Copy all lines below containing "square".

━━━ Information provided

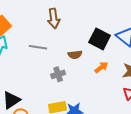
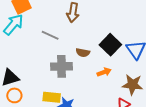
gray cross: (58, 74) -> (61, 66), size x1.5

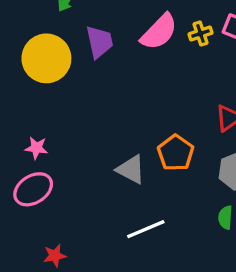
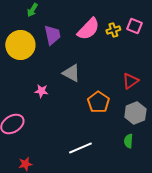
pink star: (36, 148) -> (41, 91), moved
gray triangle: (131, 169) -> (71, 73), moved

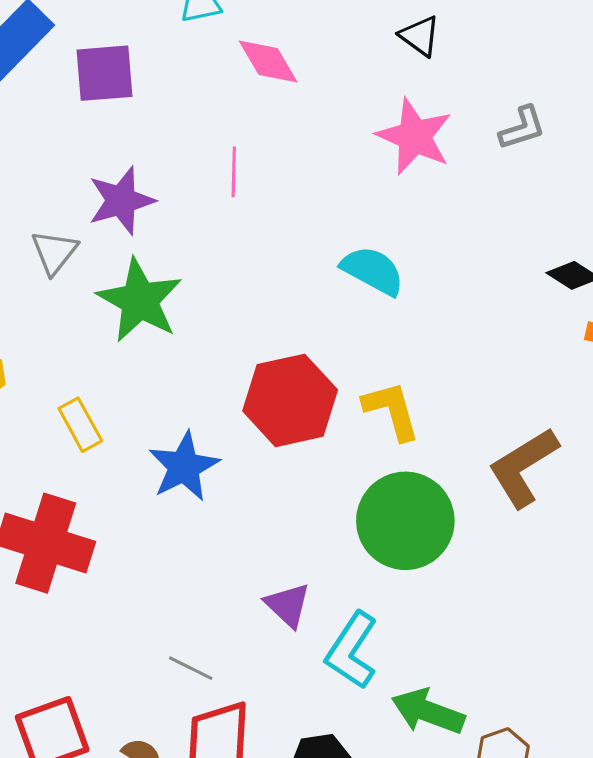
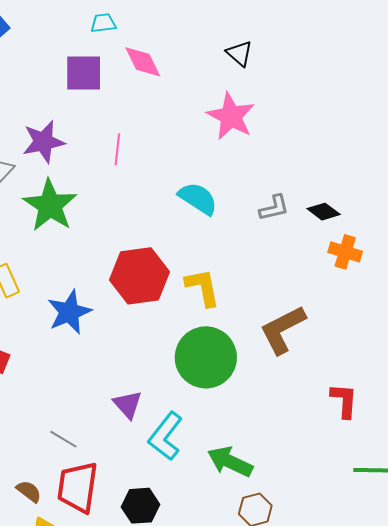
purple square: (105, 73) -> (84, 73), moved
gray L-shape: (522, 128) -> (274, 208), moved
pink line: (234, 172) -> (117, 149), moved
green arrow: (428, 712) -> (230, 462), moved

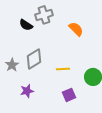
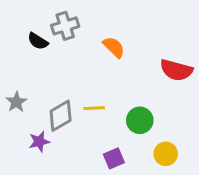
gray diamond: (34, 59) -> (61, 116), moved
purple square: (69, 95) -> (114, 158), moved

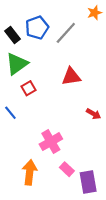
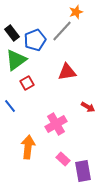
orange star: (95, 13) -> (76, 12), moved
blue pentagon: (37, 28) -> (35, 40), moved
pink cross: (51, 142) -> (56, 124), moved
orange arrow: (30, 172) -> (28, 147), moved

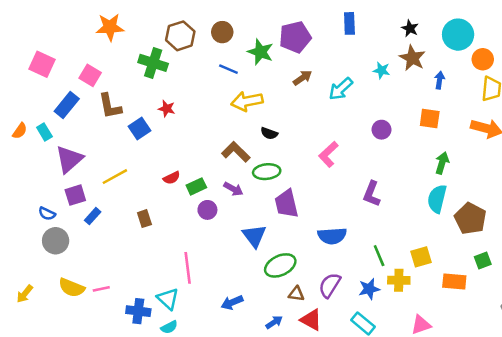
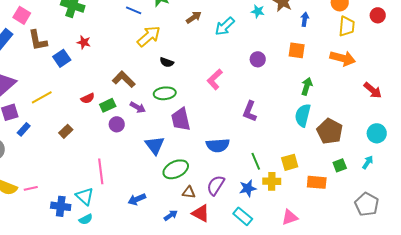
yellow arrow: (247, 101) -> (149, 36), turned 150
brown L-shape: (236, 152) -> (124, 79), moved
brown rectangle: (144, 219) -> (66, 131), turned 64

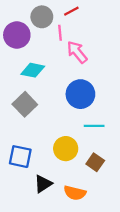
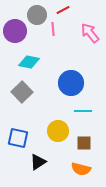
pink arrow: (77, 52) -> (90, 33), moved
brown square: (95, 162) -> (84, 143), turned -35
orange semicircle: (75, 193) -> (81, 169), moved

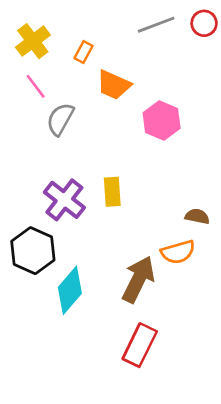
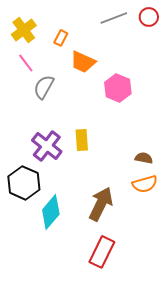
orange semicircle: (178, 252) -> (145, 184), moved

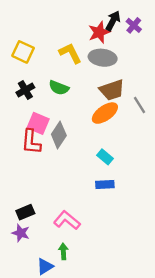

━━━━━━

__Exercise output__.
purple square: (105, 73) -> (84, 73), moved
purple square: (69, 95) -> (114, 158), moved
brown square: (95, 162) -> (84, 143), turned -35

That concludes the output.